::: GIVEN DATA :::

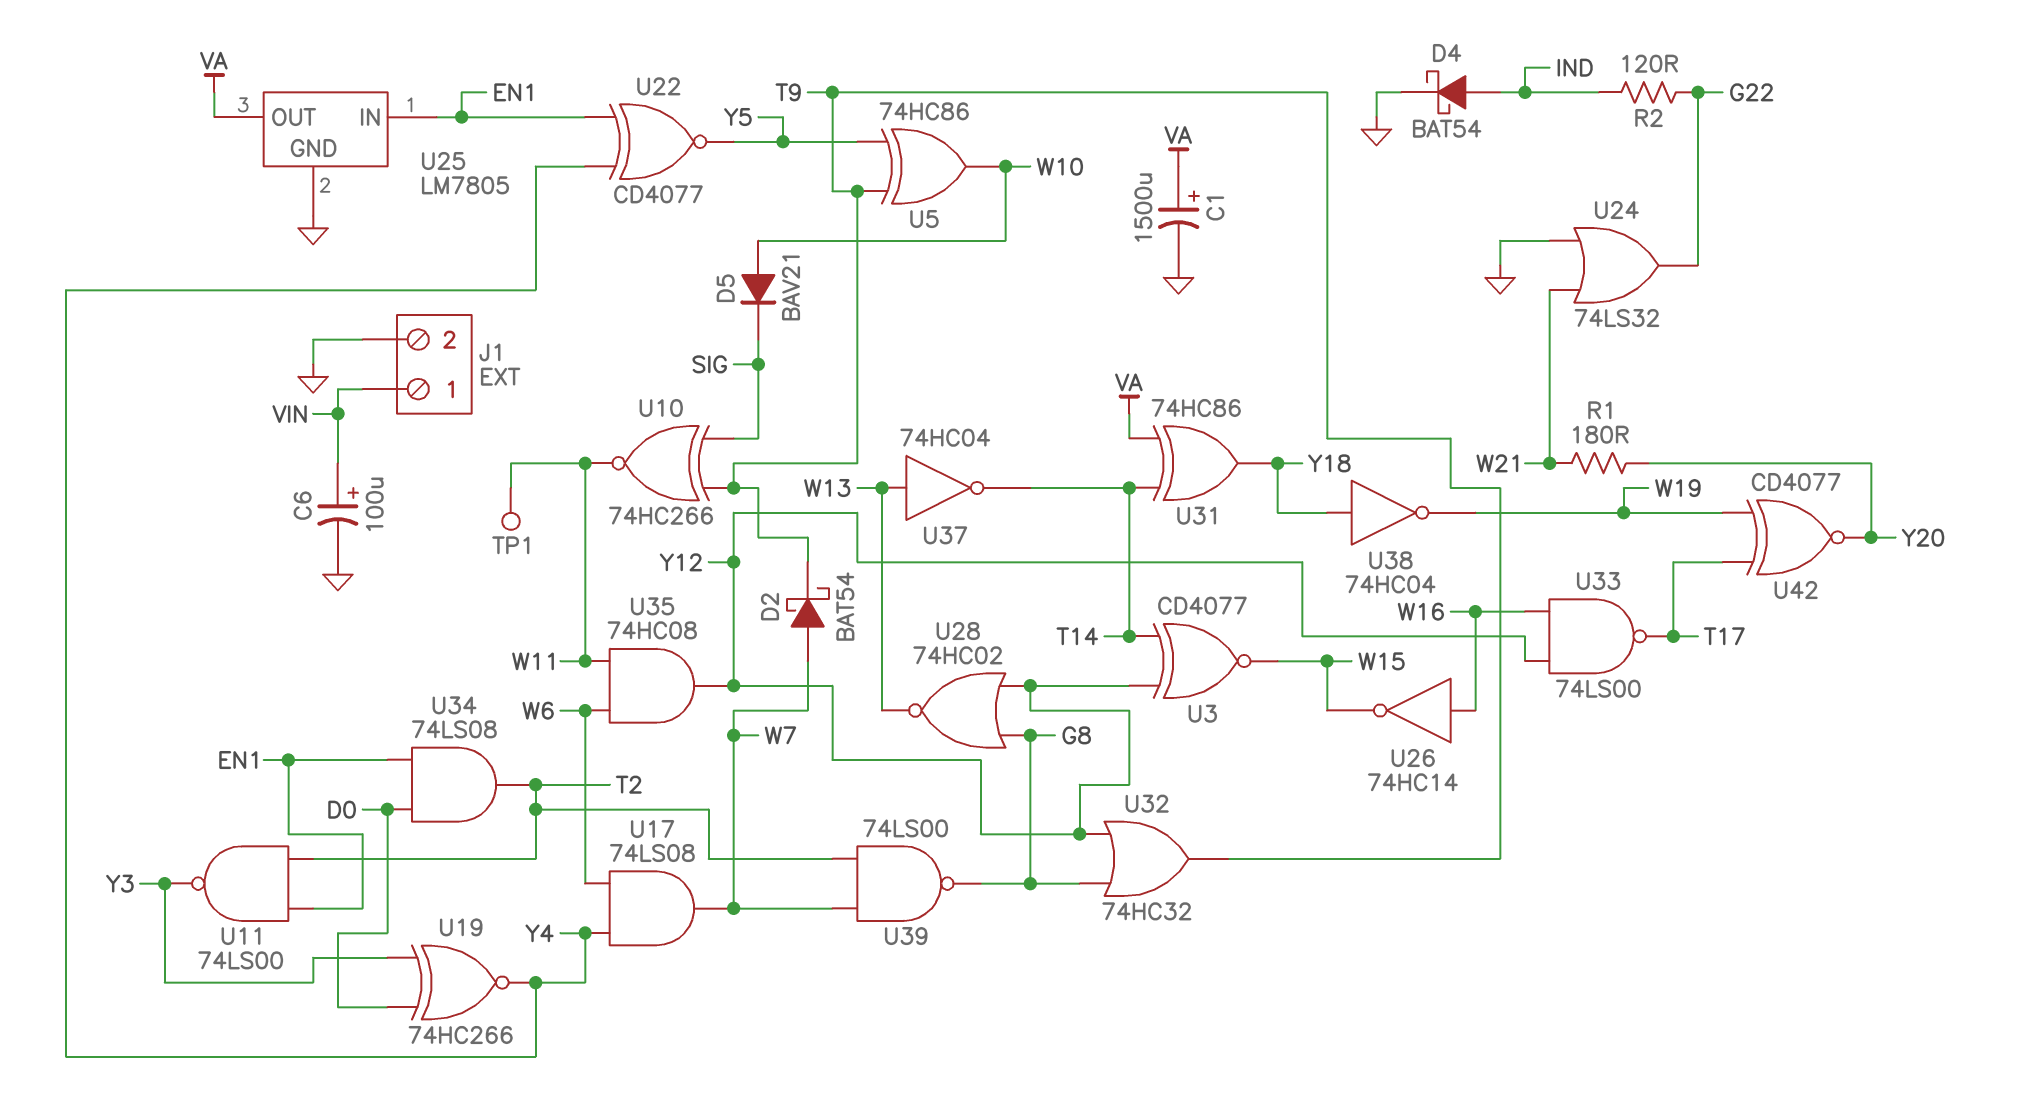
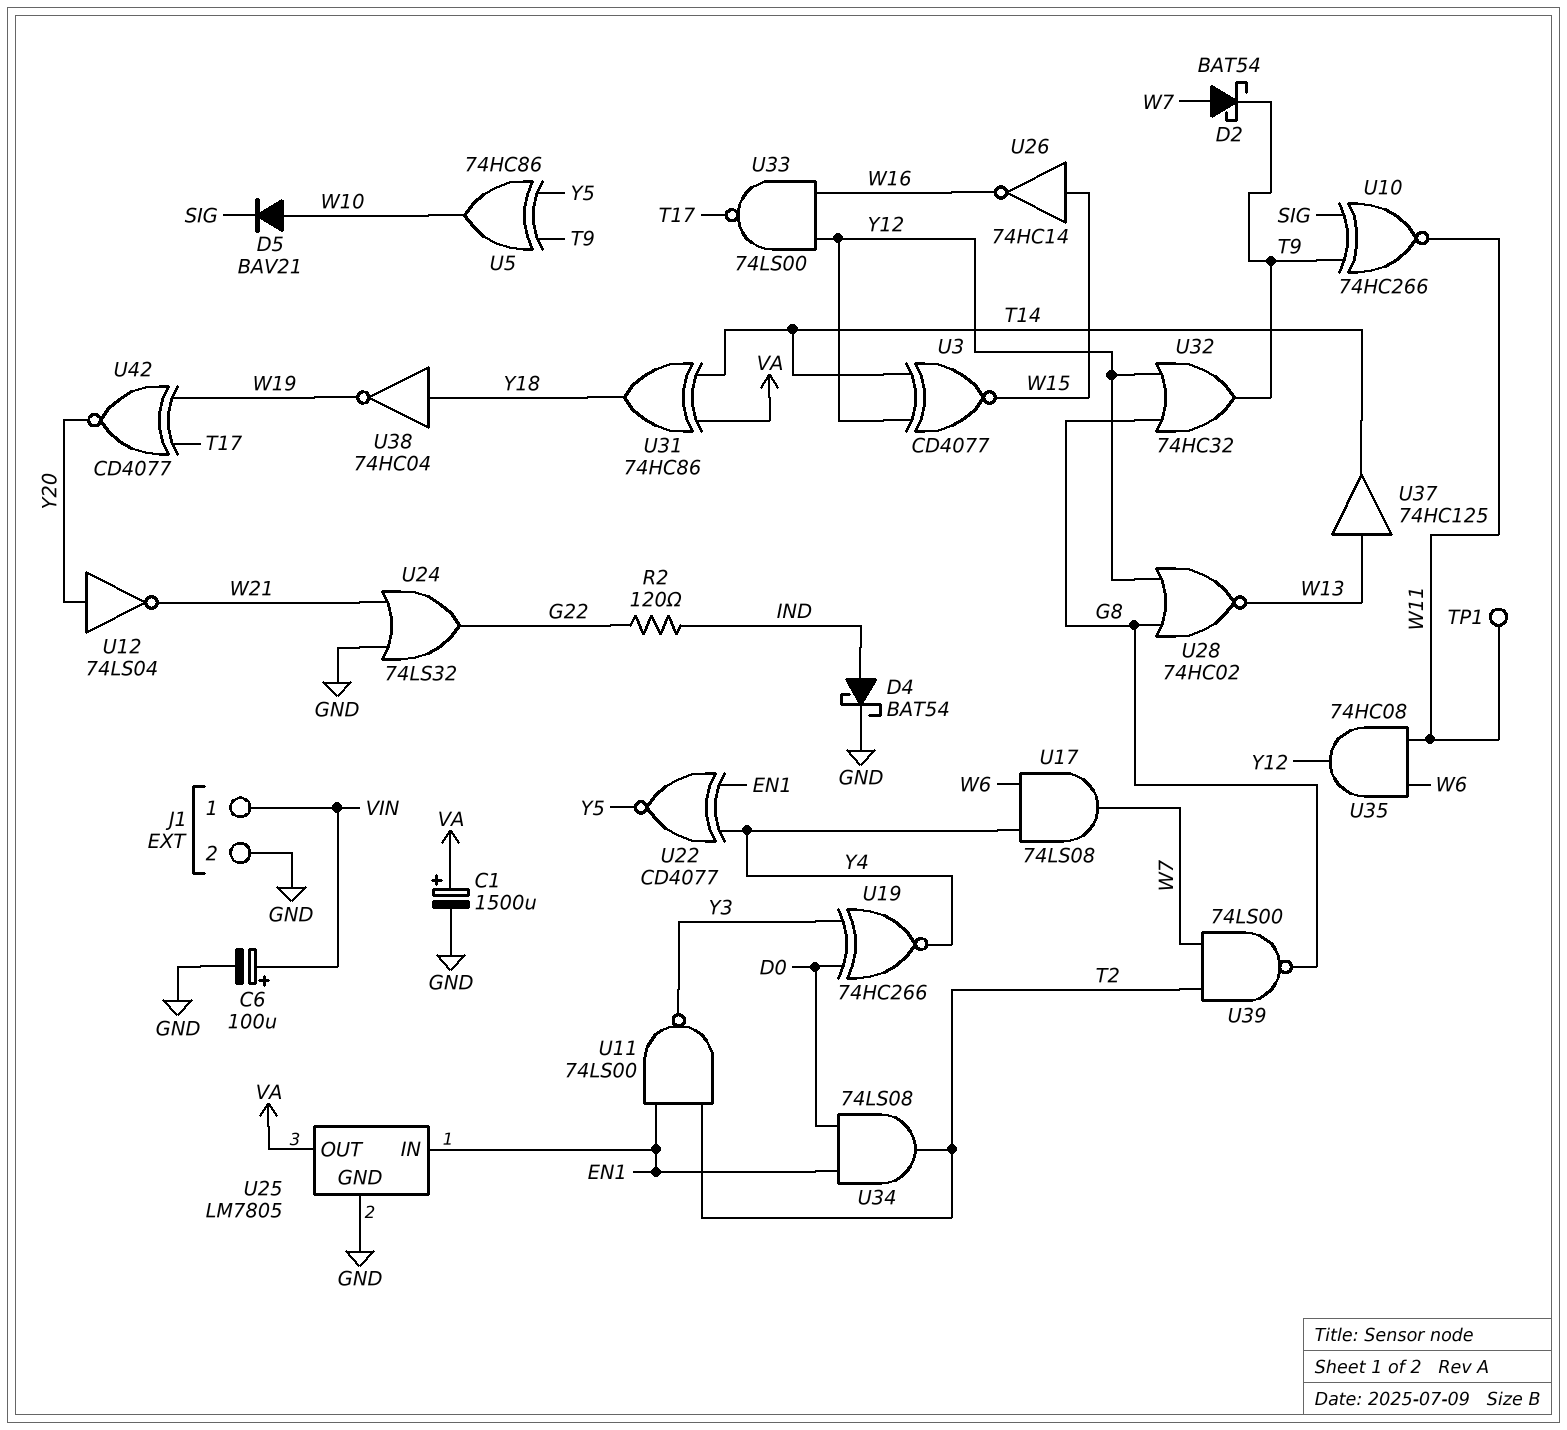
R1: 180 (W21, Y20) -> none
U12: none -> NOT 74LS04 (in Y20, out W21)
U26: NOT 74HC14 (in W16, out W15) -> NOT 74HC14 (in W15, out W16)
U37: NOT 74HC04 (in W13, out T14) -> buffer 74HC125 (in W13, out T14)

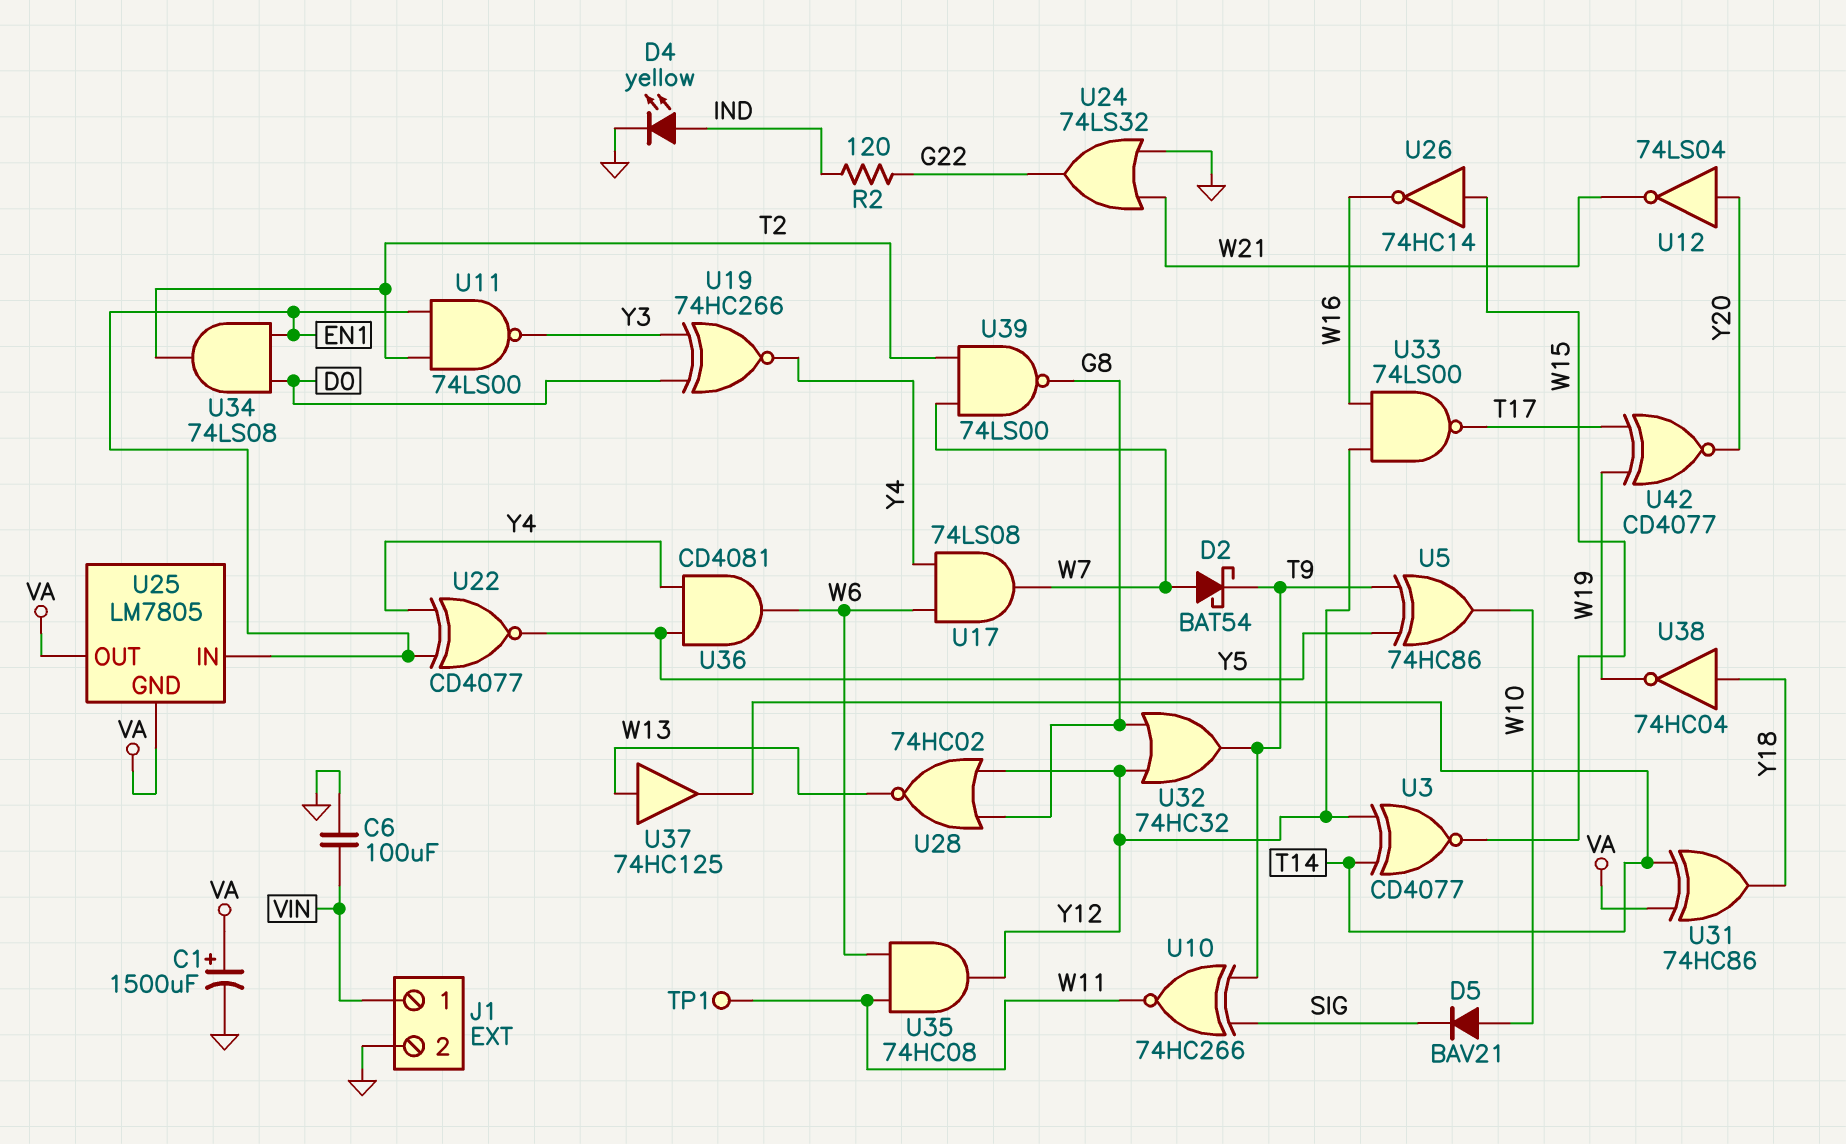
C6: 100uF (plus VIN, minus GND) -> 100uF (GND, VIN)
D4: schottky BAT54 (A IND, K GND) -> LED yellow (A IND, K GND)
U25 pin GND: GND -> VA
U36: none -> AND CD4081 (in Y4, in Y5, out W6)

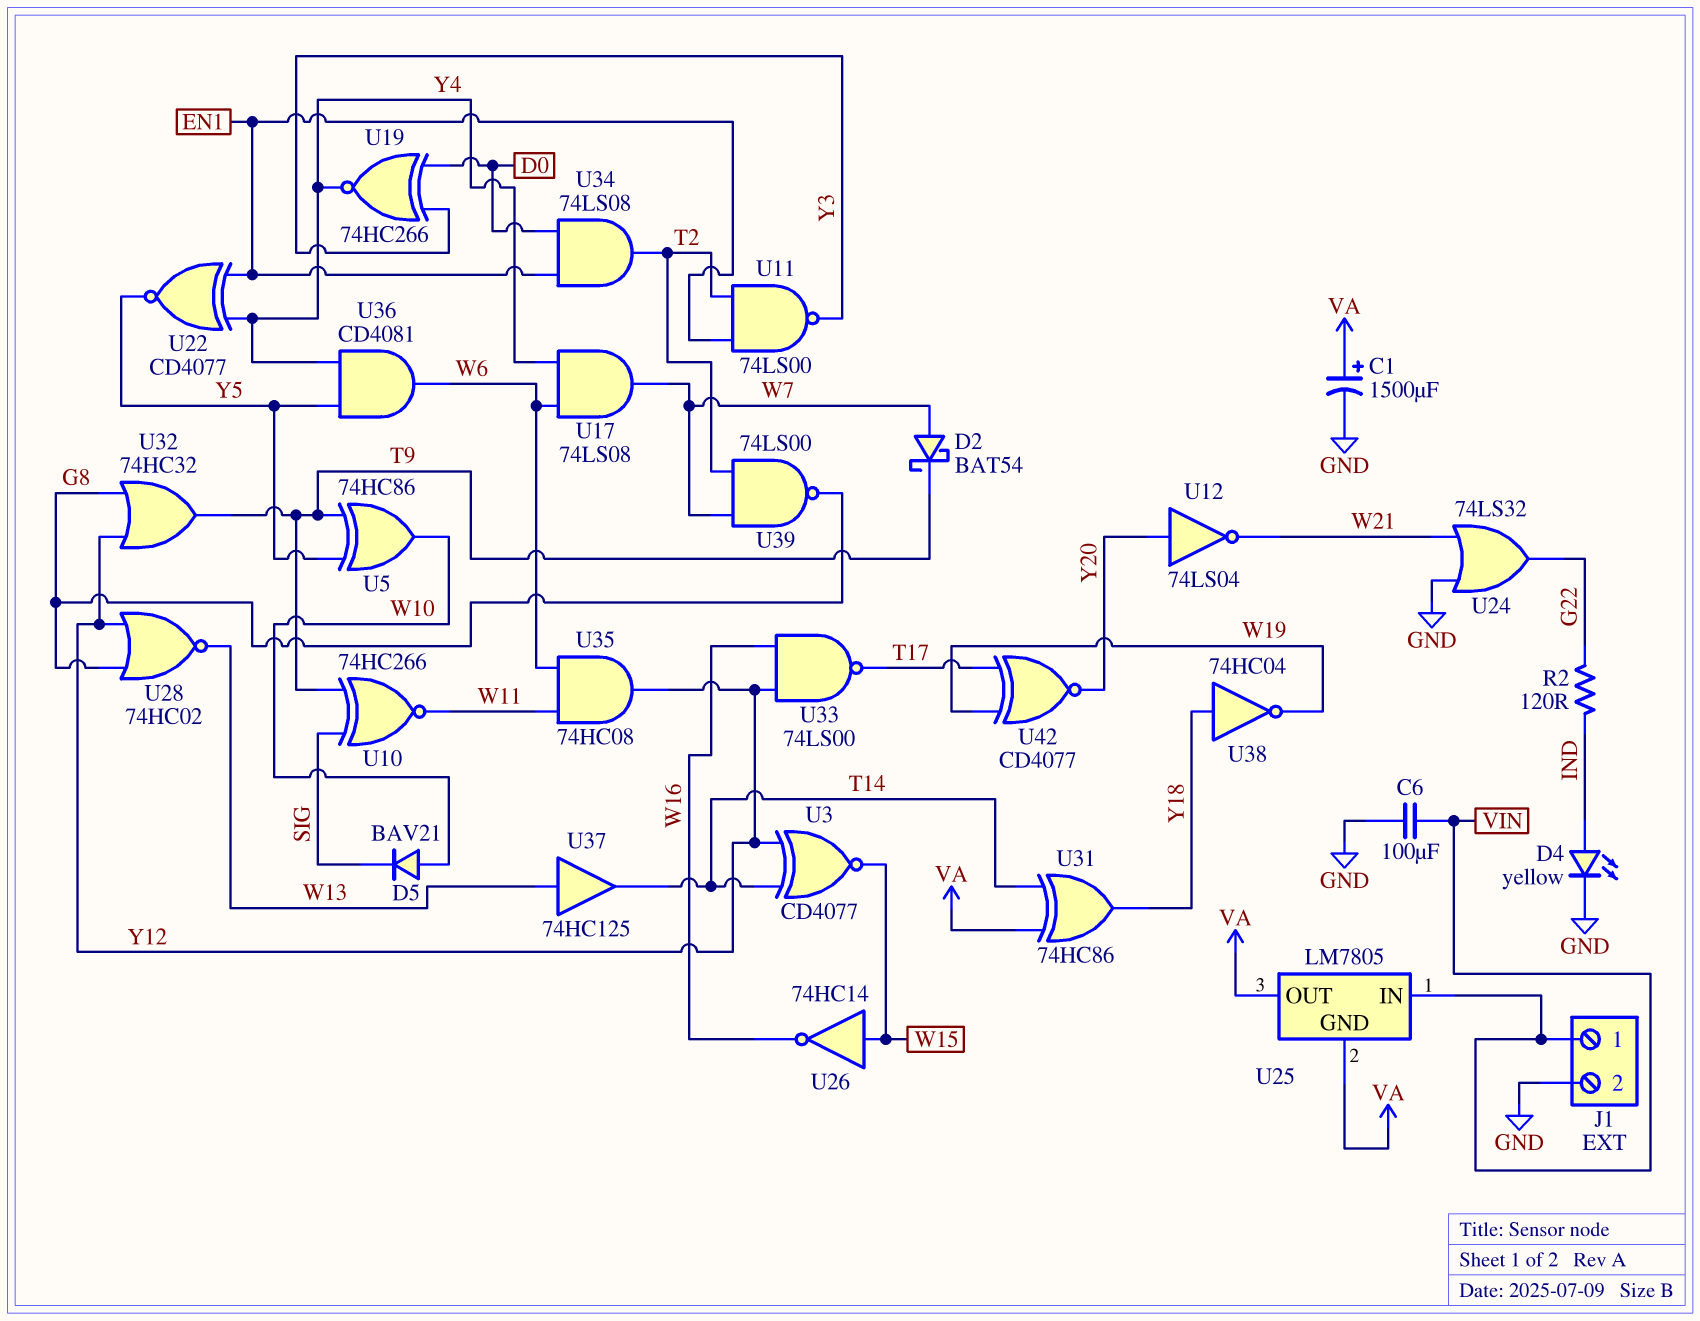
TP1: test point (W11) -> none
U25 pin IN: EN1 -> VIN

:::

REQUIRED WORK: Please output the entire listing above verbatim and omit its images.

ANSWER BOX:
R1: 180 (W21, Y20) -> none
U12: none -> NOT 74LS04 (in Y20, out W21)
U26: NOT 74HC14 (in W16, out W15) -> NOT 74HC14 (in W15, out W16)
U37: NOT 74HC04 (in W13, out T14) -> buffer 74HC125 (in W13, out T14)

C6: 100uF (plus VIN, minus GND) -> 100uF (GND, VIN)
D4: schottky BAT54 (A IND, K GND) -> LED yellow (A IND, K GND)
U25 pin GND: GND -> VA
U36: none -> AND CD4081 (in Y4, in Y5, out W6)

TP1: test point (W11) -> none
U25 pin IN: EN1 -> VIN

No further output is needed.